Start of Block

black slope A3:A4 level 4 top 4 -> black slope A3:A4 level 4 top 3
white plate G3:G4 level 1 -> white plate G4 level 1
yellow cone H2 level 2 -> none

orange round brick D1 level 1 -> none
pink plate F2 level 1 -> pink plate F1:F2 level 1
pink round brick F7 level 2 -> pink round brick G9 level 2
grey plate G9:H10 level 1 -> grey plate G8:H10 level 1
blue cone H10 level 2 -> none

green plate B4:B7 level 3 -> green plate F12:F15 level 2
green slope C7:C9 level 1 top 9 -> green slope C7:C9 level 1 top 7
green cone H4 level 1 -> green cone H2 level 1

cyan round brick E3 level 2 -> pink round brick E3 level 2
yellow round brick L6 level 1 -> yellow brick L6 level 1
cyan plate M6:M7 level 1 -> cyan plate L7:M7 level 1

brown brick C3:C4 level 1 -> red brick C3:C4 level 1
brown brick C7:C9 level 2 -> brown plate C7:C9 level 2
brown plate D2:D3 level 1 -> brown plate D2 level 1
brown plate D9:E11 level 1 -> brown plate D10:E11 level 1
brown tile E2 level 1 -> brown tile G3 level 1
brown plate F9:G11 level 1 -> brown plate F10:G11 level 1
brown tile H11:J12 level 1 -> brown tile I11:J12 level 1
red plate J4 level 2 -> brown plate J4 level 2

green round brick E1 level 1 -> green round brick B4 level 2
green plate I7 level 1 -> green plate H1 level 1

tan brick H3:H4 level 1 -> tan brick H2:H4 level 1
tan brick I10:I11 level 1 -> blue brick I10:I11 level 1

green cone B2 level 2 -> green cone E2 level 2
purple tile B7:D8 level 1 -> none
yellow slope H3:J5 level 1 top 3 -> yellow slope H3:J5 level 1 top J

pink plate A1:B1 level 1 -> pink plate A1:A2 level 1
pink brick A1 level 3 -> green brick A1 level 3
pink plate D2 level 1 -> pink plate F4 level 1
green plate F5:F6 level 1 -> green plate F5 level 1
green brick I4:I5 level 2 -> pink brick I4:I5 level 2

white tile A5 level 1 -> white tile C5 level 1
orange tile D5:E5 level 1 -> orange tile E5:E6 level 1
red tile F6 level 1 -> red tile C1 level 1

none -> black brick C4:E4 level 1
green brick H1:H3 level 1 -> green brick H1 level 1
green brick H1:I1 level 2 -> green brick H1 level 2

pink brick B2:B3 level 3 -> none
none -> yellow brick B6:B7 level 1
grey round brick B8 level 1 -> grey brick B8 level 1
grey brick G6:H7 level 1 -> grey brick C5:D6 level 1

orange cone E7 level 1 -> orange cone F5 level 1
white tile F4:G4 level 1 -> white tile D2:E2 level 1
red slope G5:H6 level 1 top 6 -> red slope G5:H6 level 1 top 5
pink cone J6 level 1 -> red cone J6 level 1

End of Block

** TASK DIRECTIONS **
The response should hold exactly the lines starting at the line with "grey plate G9:H10" and ending at the line with "brown plate F9:G11", and no other line of the material above.

** WRITTEN RESPONSE **
grey plate G9:H10 level 1 -> grey plate G8:H10 level 1
blue cone H10 level 2 -> none

green plate B4:B7 level 3 -> green plate F12:F15 level 2
green slope C7:C9 level 1 top 9 -> green slope C7:C9 level 1 top 7
green cone H4 level 1 -> green cone H2 level 1

cyan round brick E3 level 2 -> pink round brick E3 level 2
yellow round brick L6 level 1 -> yellow brick L6 level 1
cyan plate M6:M7 level 1 -> cyan plate L7:M7 level 1

brown brick C3:C4 level 1 -> red brick C3:C4 level 1
brown brick C7:C9 level 2 -> brown plate C7:C9 level 2
brown plate D2:D3 level 1 -> brown plate D2 level 1
brown plate D9:E11 level 1 -> brown plate D10:E11 level 1
brown tile E2 level 1 -> brown tile G3 level 1
brown plate F9:G11 level 1 -> brown plate F10:G11 level 1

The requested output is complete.